## Prompt:
Reproduce the entries exactly, beginning with the line containing "pink semicircle: (331, 391)" and ending with their last line, both included.

## Working data:
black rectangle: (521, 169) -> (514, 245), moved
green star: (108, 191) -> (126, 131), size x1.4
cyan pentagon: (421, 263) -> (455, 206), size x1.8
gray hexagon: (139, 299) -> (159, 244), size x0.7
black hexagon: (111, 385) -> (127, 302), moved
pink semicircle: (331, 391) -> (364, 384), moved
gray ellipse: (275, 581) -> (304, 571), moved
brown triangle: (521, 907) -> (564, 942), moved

## Exercise result:
pink semicircle: (331, 391) -> (364, 384), moved
gray ellipse: (275, 581) -> (304, 571), moved
brown triangle: (521, 907) -> (564, 942), moved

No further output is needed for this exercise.